Stored dataset items:

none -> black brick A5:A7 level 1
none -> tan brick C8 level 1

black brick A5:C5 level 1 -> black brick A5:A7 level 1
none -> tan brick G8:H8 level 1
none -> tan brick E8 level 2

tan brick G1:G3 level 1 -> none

• _Exercise prompt_:
Copy each line of the records that contains the word "black".

• _Answer to the problem_:
none -> black brick A5:A7 level 1
black brick A5:C5 level 1 -> black brick A5:A7 level 1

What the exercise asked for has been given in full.